• Material provided:
※
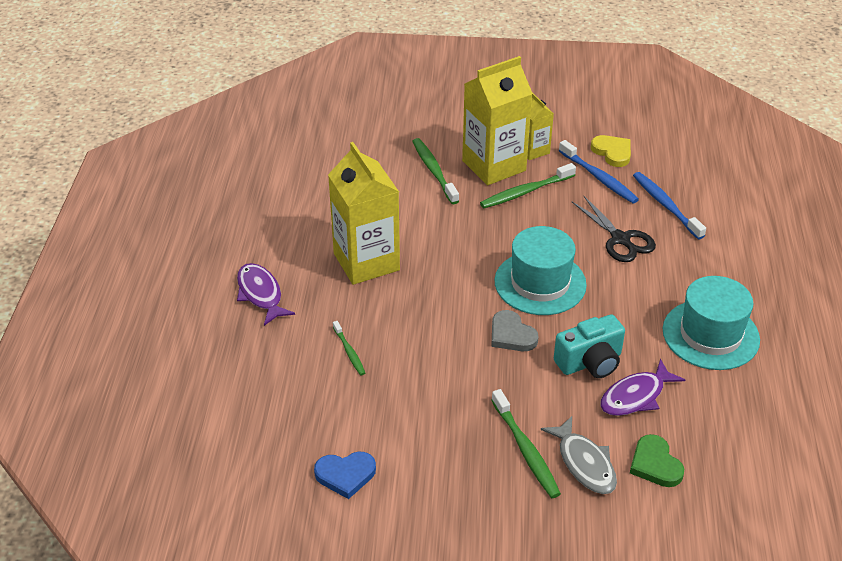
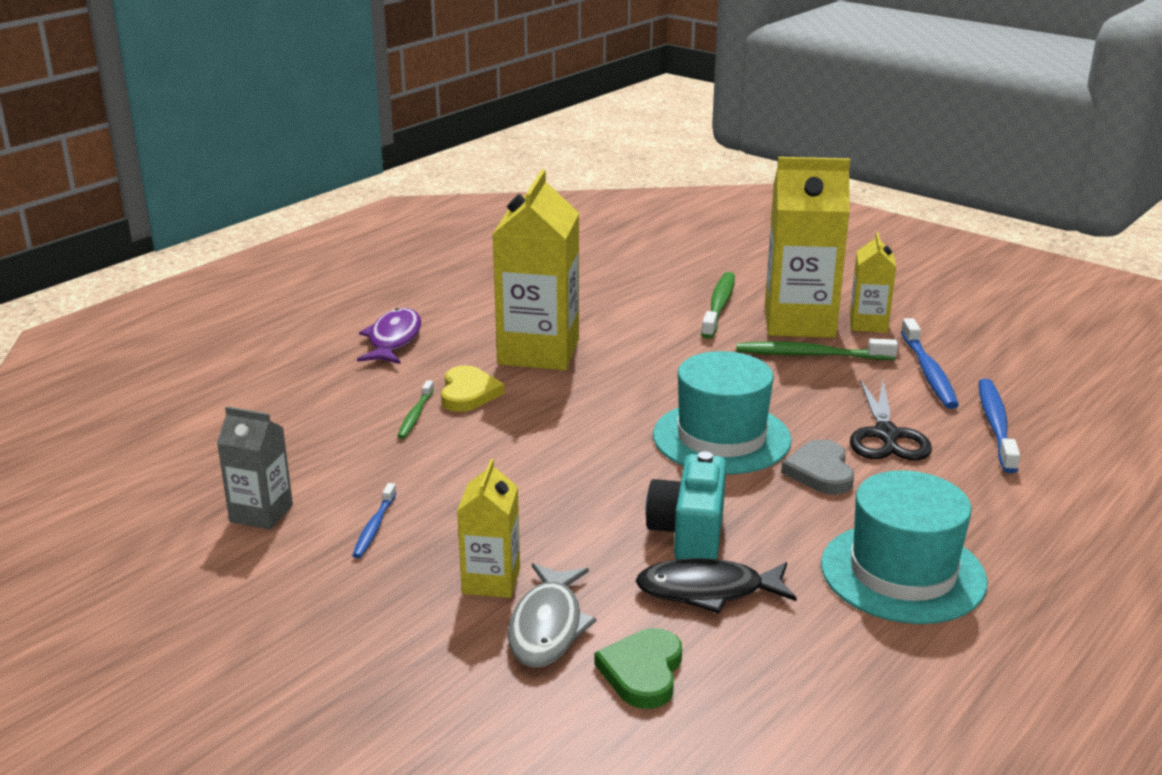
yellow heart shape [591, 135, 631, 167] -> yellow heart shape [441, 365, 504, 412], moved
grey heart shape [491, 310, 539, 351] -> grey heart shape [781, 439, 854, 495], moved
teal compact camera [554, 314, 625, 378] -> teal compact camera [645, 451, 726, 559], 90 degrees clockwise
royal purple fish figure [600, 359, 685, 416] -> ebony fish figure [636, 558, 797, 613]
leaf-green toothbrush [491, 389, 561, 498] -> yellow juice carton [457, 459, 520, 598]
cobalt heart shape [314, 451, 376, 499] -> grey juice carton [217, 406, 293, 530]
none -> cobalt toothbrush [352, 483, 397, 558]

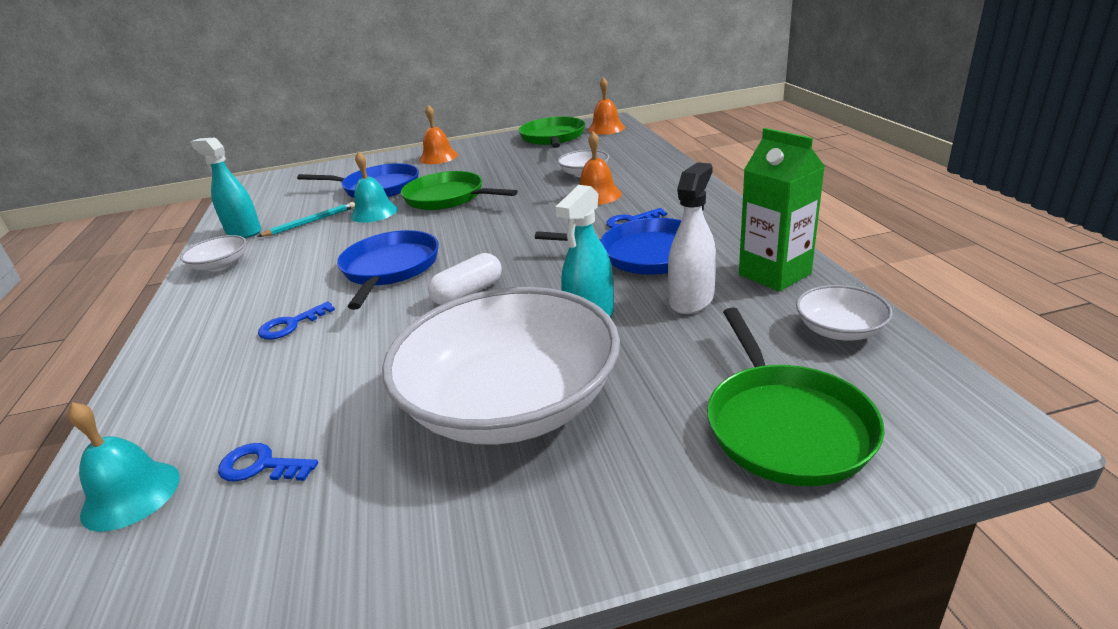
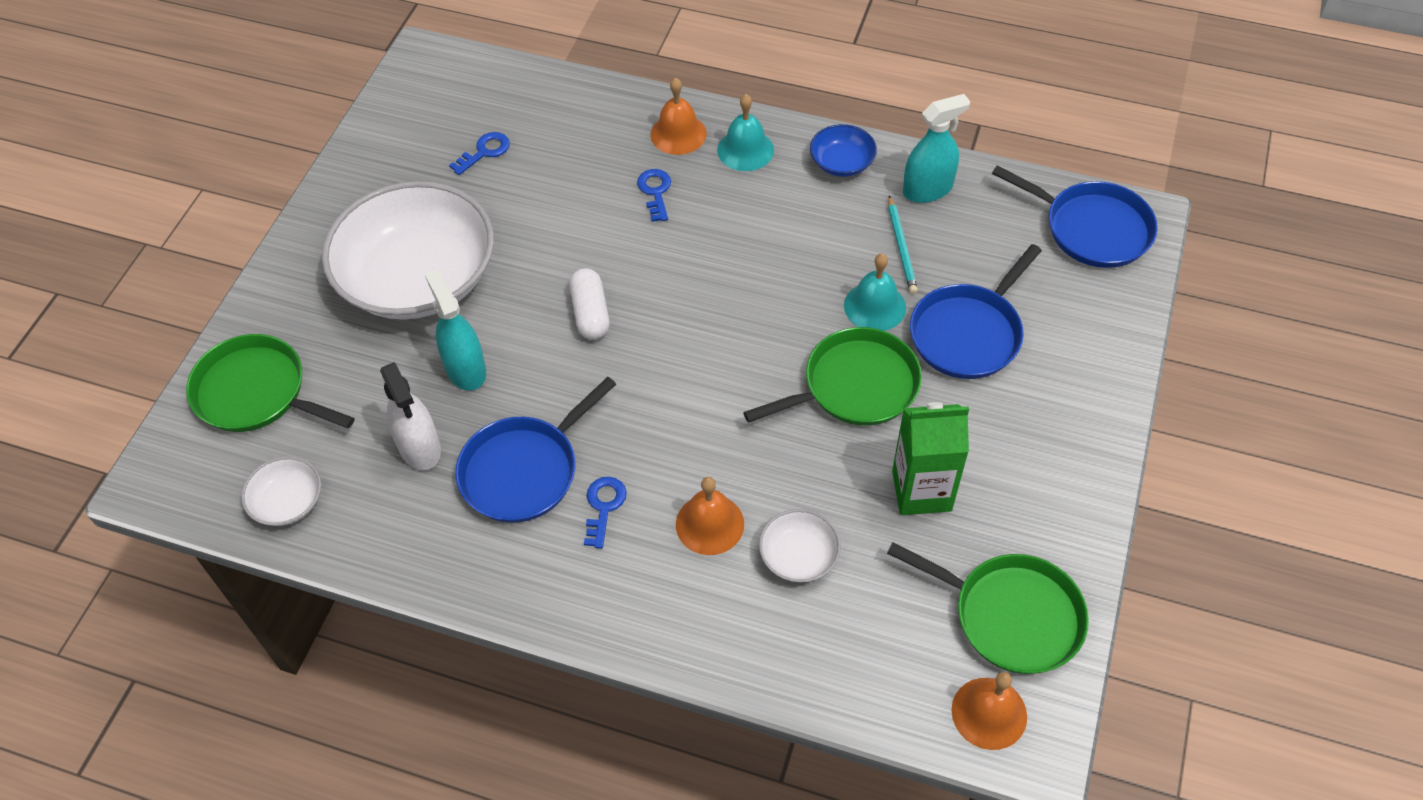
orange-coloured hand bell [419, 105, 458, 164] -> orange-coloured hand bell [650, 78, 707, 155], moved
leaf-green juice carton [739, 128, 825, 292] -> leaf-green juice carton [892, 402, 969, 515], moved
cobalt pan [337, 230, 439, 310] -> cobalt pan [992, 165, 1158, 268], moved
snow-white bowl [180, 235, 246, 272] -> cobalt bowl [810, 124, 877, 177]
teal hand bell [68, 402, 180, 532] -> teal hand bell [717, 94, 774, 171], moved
※
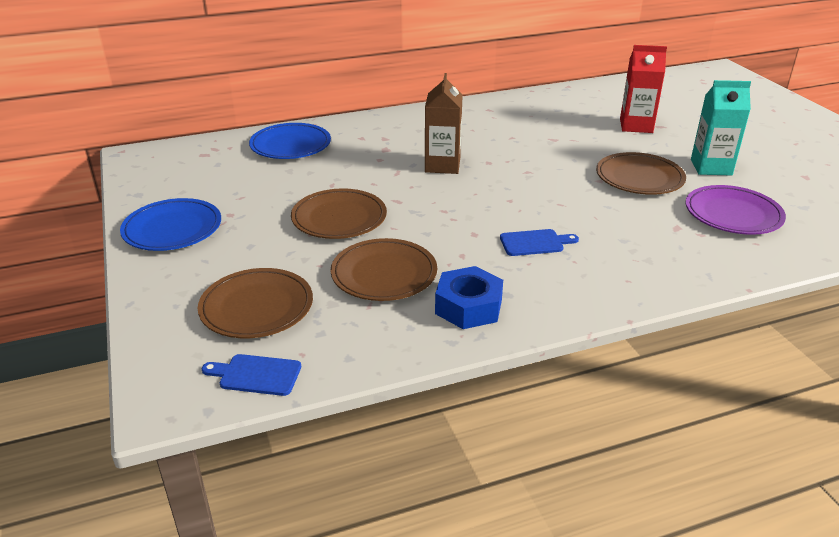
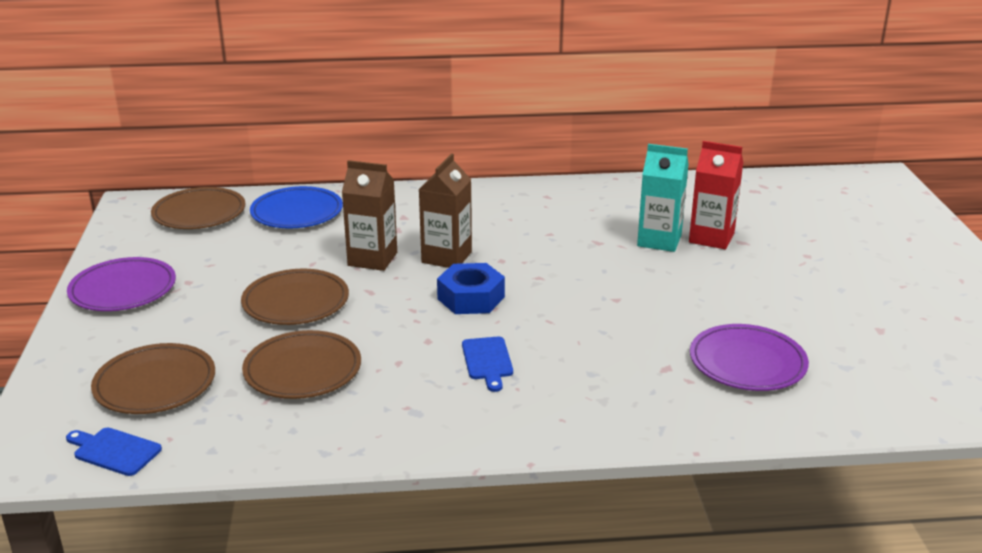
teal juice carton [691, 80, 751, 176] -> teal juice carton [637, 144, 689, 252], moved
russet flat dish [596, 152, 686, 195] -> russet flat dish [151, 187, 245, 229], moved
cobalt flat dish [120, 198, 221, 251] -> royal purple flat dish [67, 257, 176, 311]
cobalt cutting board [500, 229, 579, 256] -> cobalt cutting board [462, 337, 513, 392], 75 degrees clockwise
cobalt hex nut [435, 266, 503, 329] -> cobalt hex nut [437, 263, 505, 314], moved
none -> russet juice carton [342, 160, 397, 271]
※
• Activity:
The lines holding the string "grey" are what is needed from the material above.

• Task response:
grey heart shape [491, 310, 539, 351] -> grey heart shape [781, 439, 854, 495], moved
cobalt heart shape [314, 451, 376, 499] -> grey juice carton [217, 406, 293, 530]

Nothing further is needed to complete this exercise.